### Brief
Reproduce precisely the lines of the material below from the line containing "D7: diode BAV21" up to and including its last line. Pictures must not be copied.

== Segment start ==

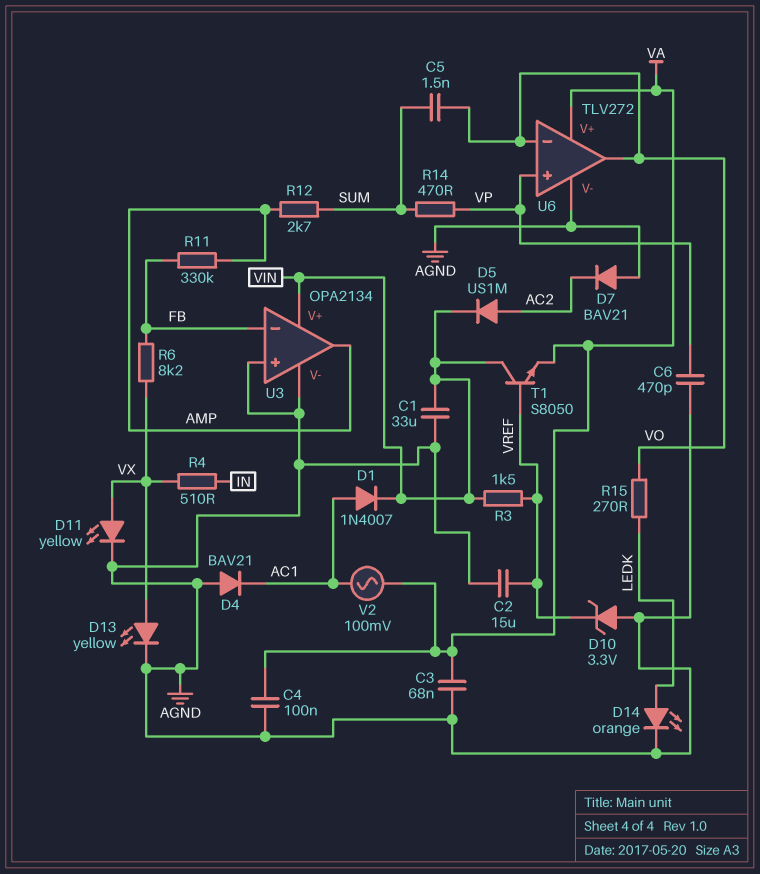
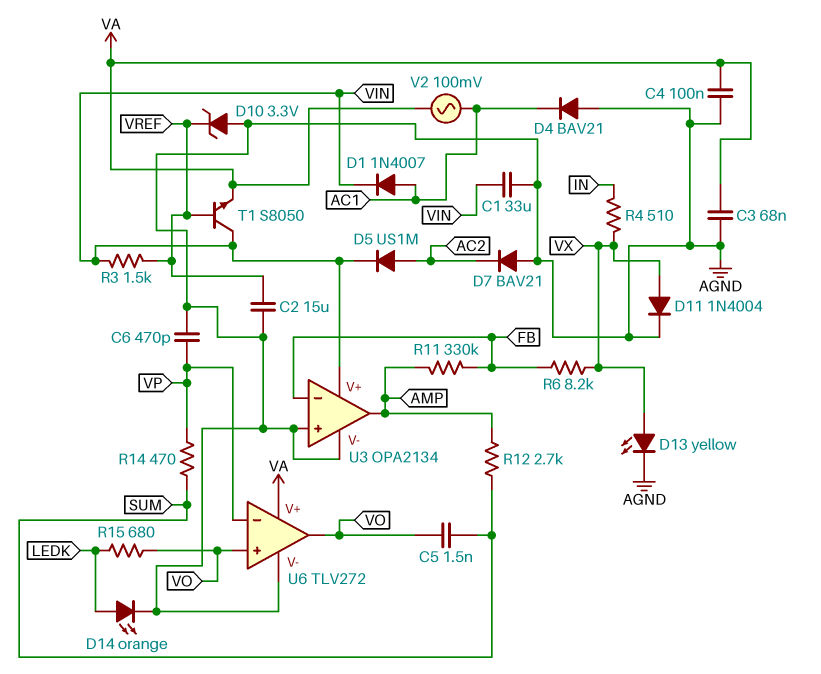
D11: LED yellow (A VX, K AGND) -> diode 1N4004 (A VX, K AGND)
R15: 270 (LEDK, VO) -> 680 (LEDK, VO)
U6 pin in+: VP -> VO
U6 pin in-: VO -> VP

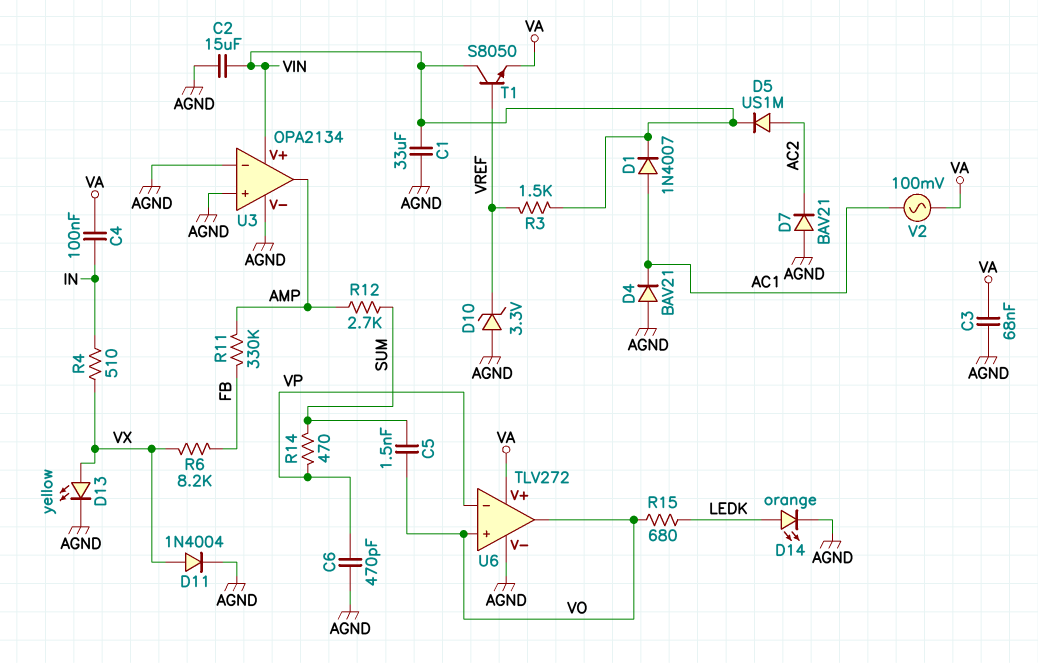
C2: 15uF (AGND, VREF) -> 15uF (AGND, VIN)
C4: 100nF (AGND, VA) -> 100nF (IN, VA)
U3 pin in-: FB -> AGND

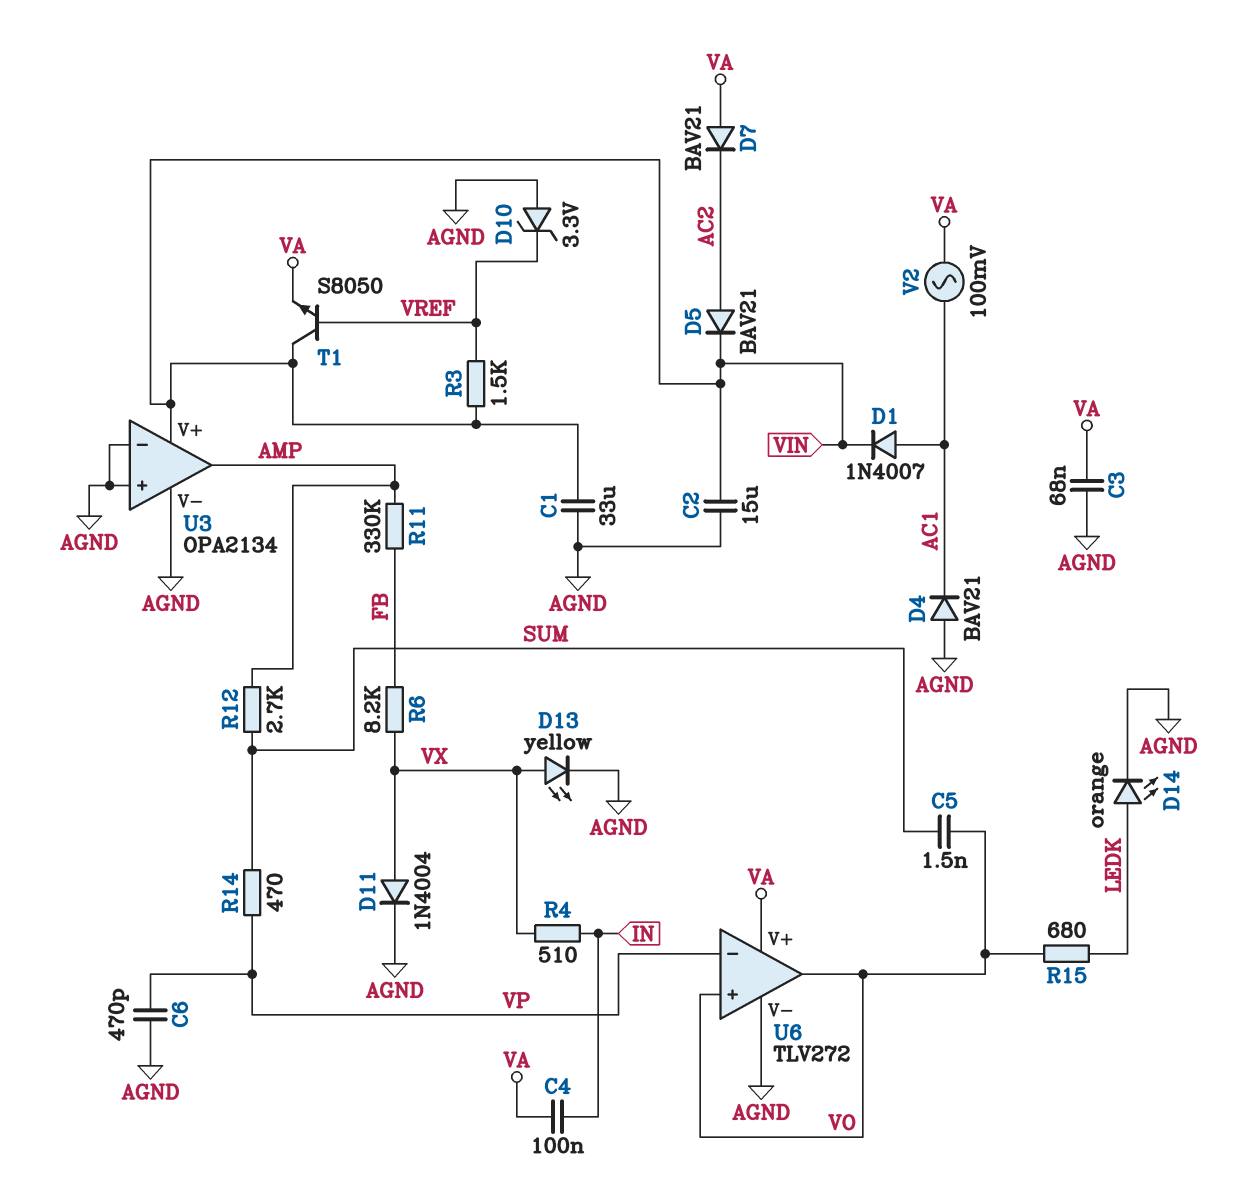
D5: diode US1M (A AC2, K VIN) -> diode BAV21 (A AC2, K VIN)
D7: diode BAV21 (A AGND, K AC2) -> diode BAV21 (A VA, K AC2)

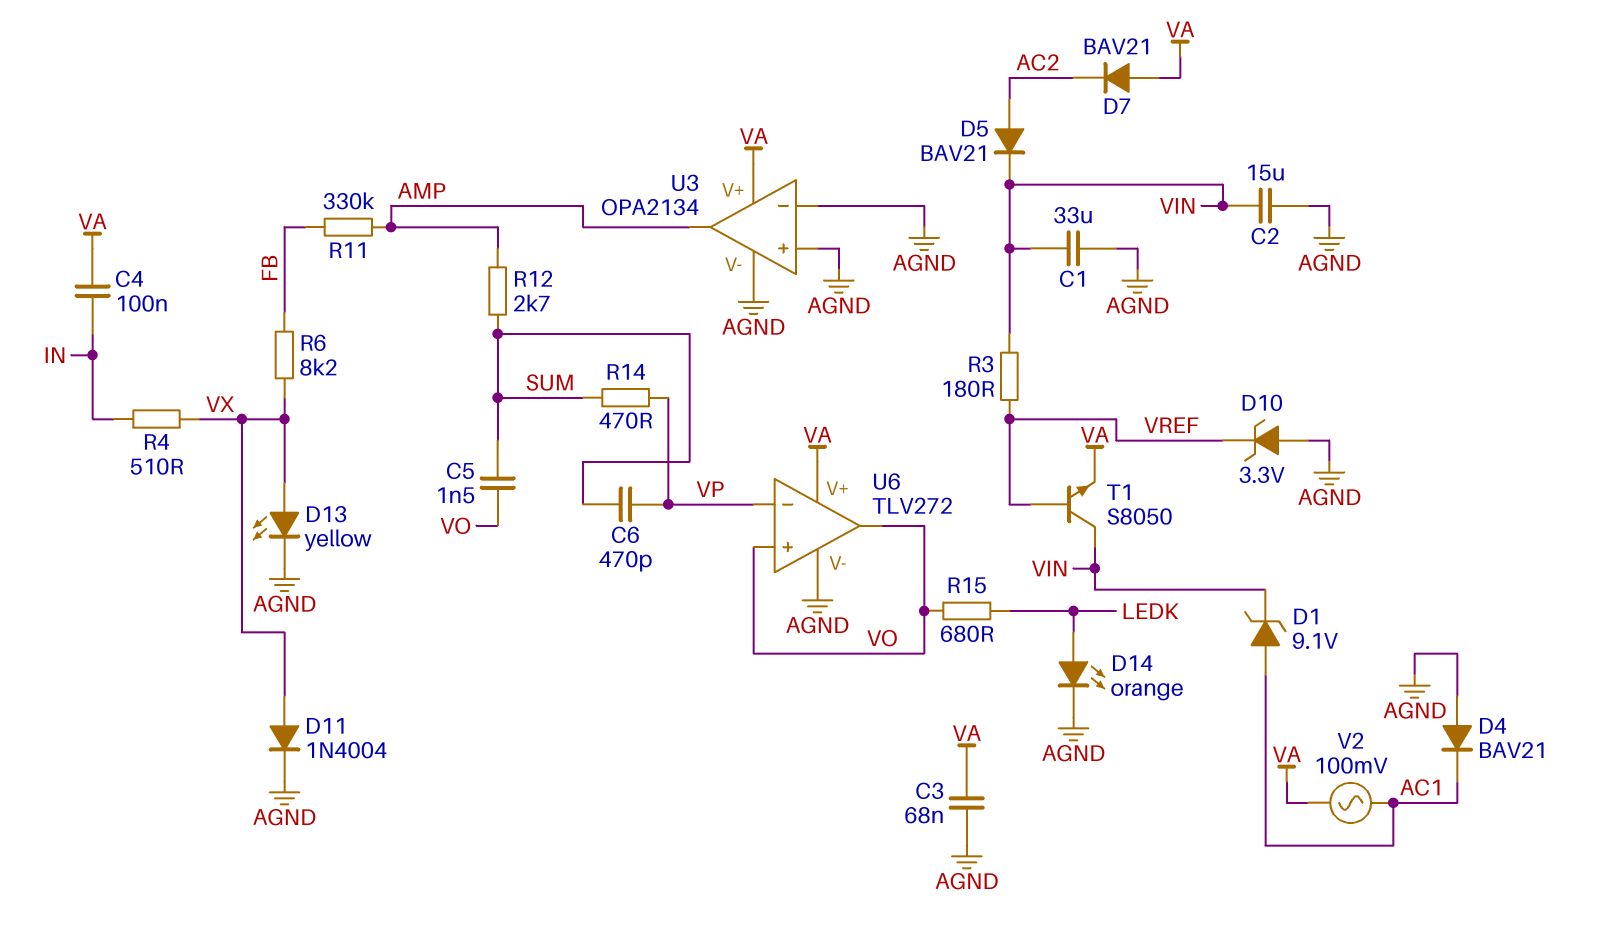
C6: 470pF (AGND, VP) -> 470pF (SUM, VP)
D1: diode 1N4007 (A AC1, K VIN) -> zener 9.1V (A AC1, K VIN)
R3: 1.5k (VIN, VREF) -> 180 (VIN, VREF)
U3 pin V+: VIN -> VA

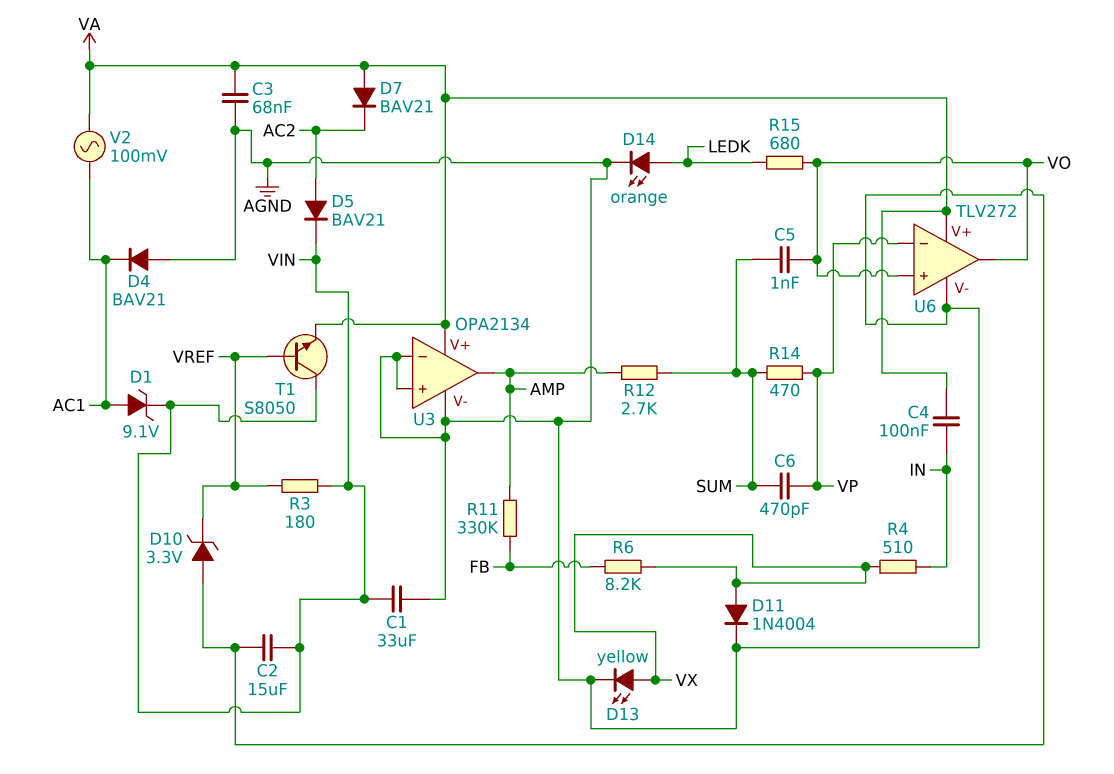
C5: 1.5nF (SUM, VO) -> 1nF (SUM, VO)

== Segment end ==

### Result
D7: diode BAV21 (A AGND, K AC2) -> diode BAV21 (A VA, K AC2)

C6: 470pF (AGND, VP) -> 470pF (SUM, VP)
D1: diode 1N4007 (A AC1, K VIN) -> zener 9.1V (A AC1, K VIN)
R3: 1.5k (VIN, VREF) -> 180 (VIN, VREF)
U3 pin V+: VIN -> VA

C5: 1.5nF (SUM, VO) -> 1nF (SUM, VO)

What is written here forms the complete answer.